(Itemized modification records)
□ □ □

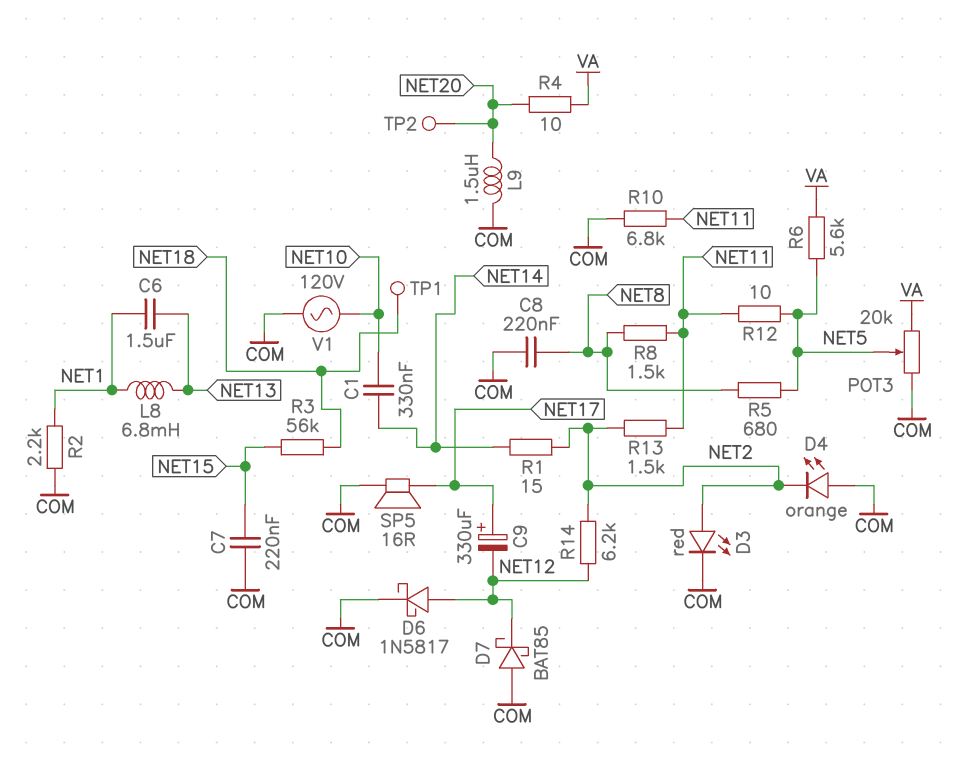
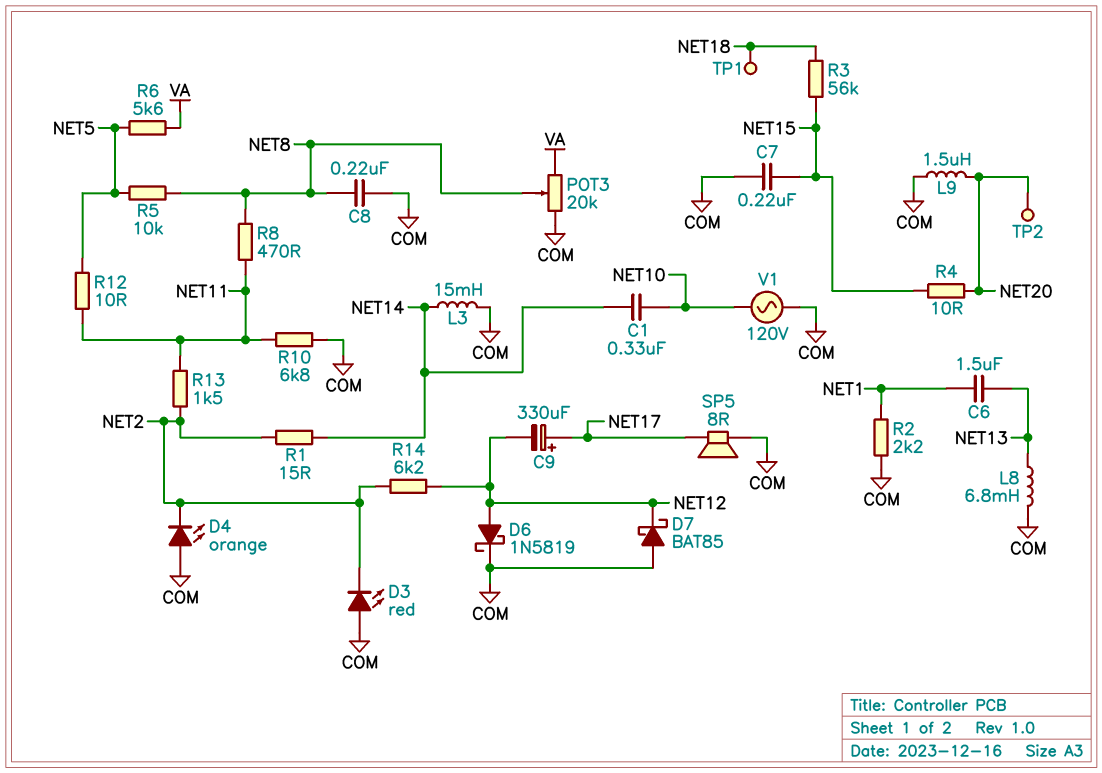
D3: LED red (A NET2, K COM) -> LED red (A COM, K NET2)
D6: schottky 1N5817 (A NET12, K COM) -> schottky 1N5819 (A NET12, K COM)
L3: none -> 15mH (COM, NET14)
L8: 6.8mH (NET1, NET13) -> 6.8mH (COM, NET13)
POT3: 20k (COM, VA, wiper NET5) -> 20k (COM, VA, wiper NET8)
R4: 10 (NET20, VA) -> 10 (NET15, NET20)
R5: 680 (NET5, NET8) -> 10k (NET5, NET8)
R8: 1.5k (NET8, NET11) -> 470 (NET8, NET11)
SP5: speaker 16R (COM, NET17) -> speaker 8R (COM, NET17)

□ □ □

(PROBLEM DESCRIPTION)
Output, and output only, the lines from the one containing "L8: 6.8mH (NET1, NET13) -> 6.8mH (COM, NET13)" through the last line of the data above.

(TASK RESULT)
L8: 6.8mH (NET1, NET13) -> 6.8mH (COM, NET13)
POT3: 20k (COM, VA, wiper NET5) -> 20k (COM, VA, wiper NET8)
R4: 10 (NET20, VA) -> 10 (NET15, NET20)
R5: 680 (NET5, NET8) -> 10k (NET5, NET8)
R8: 1.5k (NET8, NET11) -> 470 (NET8, NET11)
SP5: speaker 16R (COM, NET17) -> speaker 8R (COM, NET17)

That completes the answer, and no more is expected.